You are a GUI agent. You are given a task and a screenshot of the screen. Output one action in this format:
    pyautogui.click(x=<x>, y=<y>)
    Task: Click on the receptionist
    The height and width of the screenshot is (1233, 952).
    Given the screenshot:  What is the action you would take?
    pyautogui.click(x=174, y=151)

> **What is required**:
Copy out the lines above word for word, without changing anything.

> **Full solution**:
You are a GUI agent. You are given a task and a screenshot of the screen. Output one action in this format:
    pyautogui.click(x=<x>, y=<y>)
    Task: Click on the receptionist
    The height and width of the screenshot is (1233, 952).
    Given the screenshot:  What is the action you would take?
    pyautogui.click(x=174, y=151)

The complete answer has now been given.